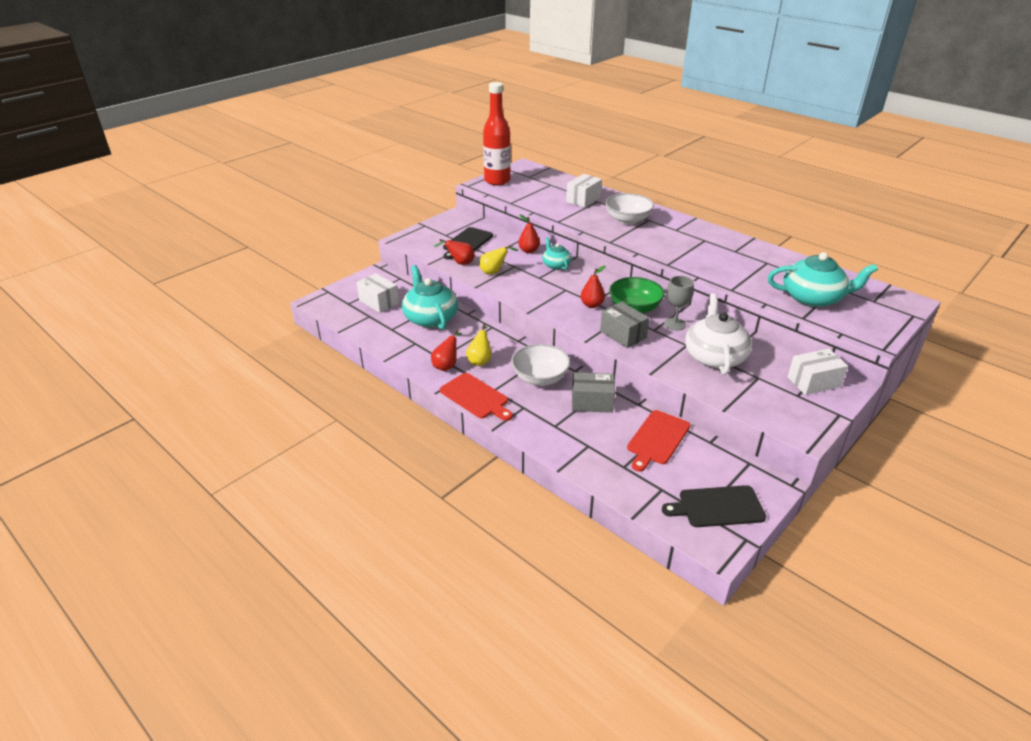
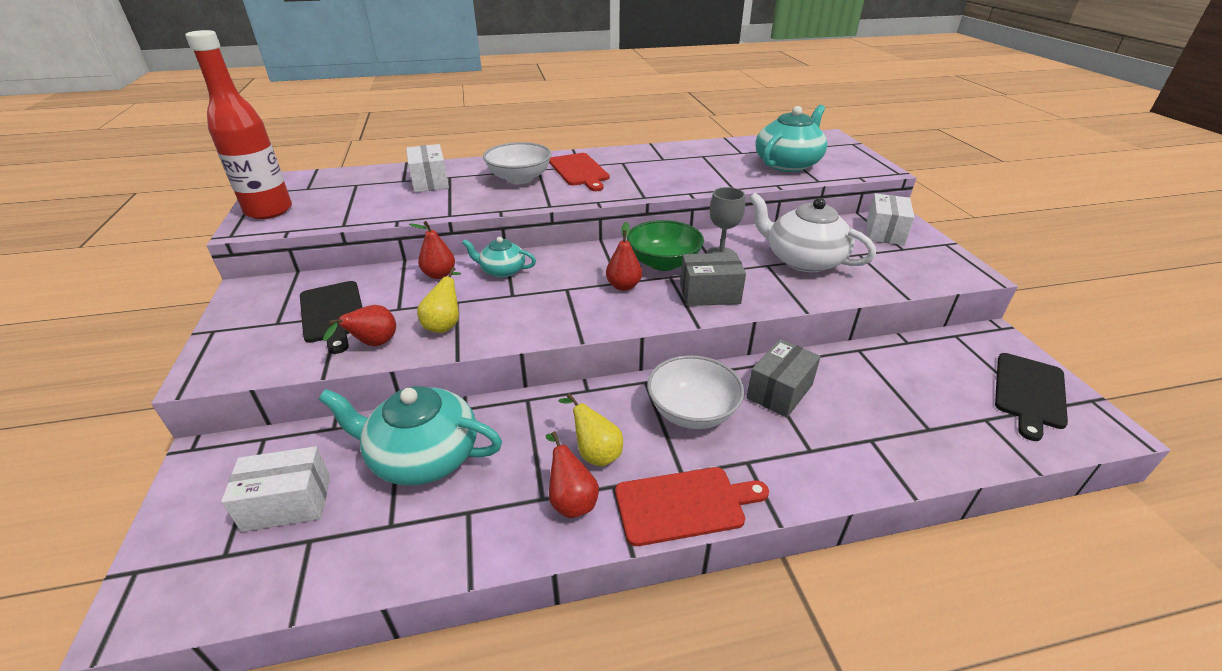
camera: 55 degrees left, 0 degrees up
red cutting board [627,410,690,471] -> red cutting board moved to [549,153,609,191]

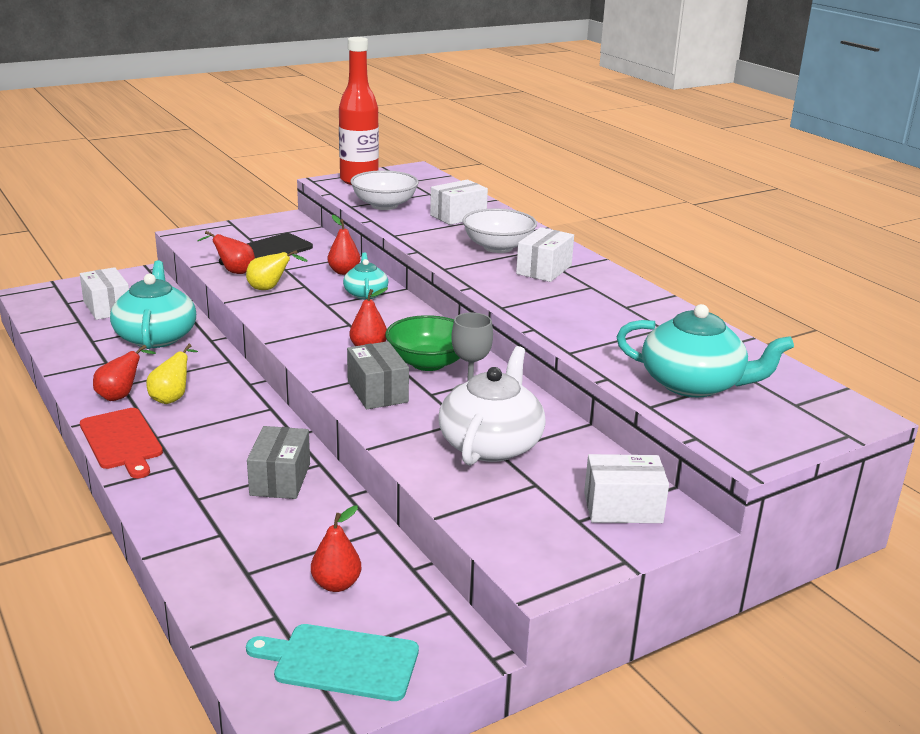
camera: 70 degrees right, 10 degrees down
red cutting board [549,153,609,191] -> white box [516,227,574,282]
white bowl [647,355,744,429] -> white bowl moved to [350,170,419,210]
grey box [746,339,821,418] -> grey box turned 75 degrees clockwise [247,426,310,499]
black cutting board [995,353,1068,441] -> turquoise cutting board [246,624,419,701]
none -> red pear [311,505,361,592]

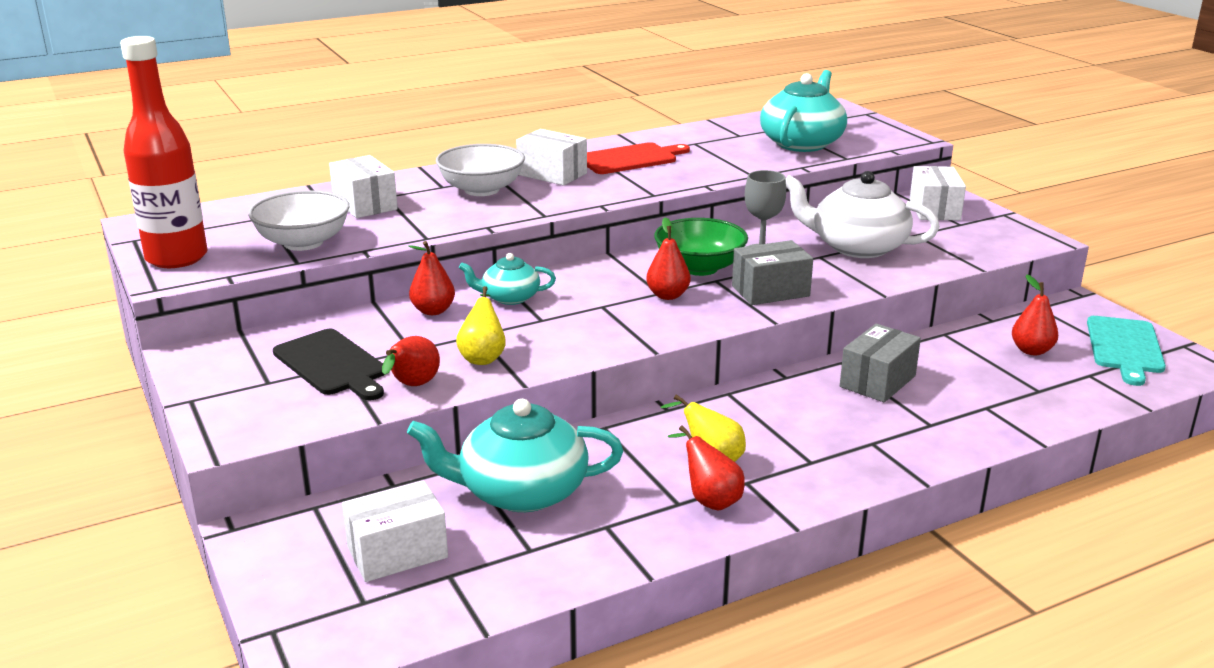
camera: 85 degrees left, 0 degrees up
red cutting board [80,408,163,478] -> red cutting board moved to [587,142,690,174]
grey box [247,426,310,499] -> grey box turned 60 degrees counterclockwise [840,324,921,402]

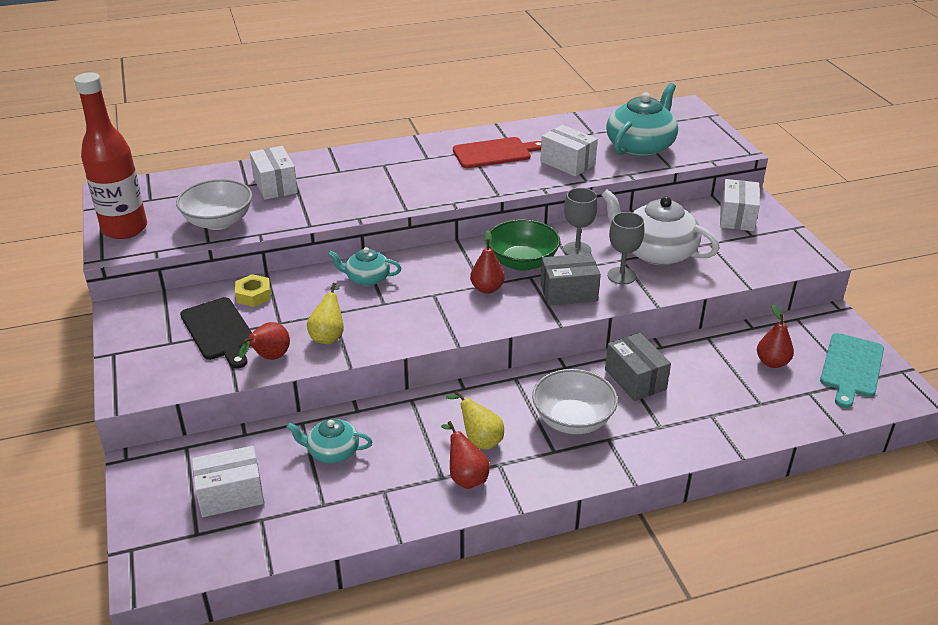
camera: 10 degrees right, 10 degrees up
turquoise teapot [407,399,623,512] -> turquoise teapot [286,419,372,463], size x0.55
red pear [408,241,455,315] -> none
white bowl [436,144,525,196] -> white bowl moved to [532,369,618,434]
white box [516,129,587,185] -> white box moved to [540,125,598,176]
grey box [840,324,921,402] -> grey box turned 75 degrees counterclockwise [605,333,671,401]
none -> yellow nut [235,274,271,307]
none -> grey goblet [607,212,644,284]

Your task: Report the number of lines in the material above holding the word "white", without anything else.

Solution for this problem: 4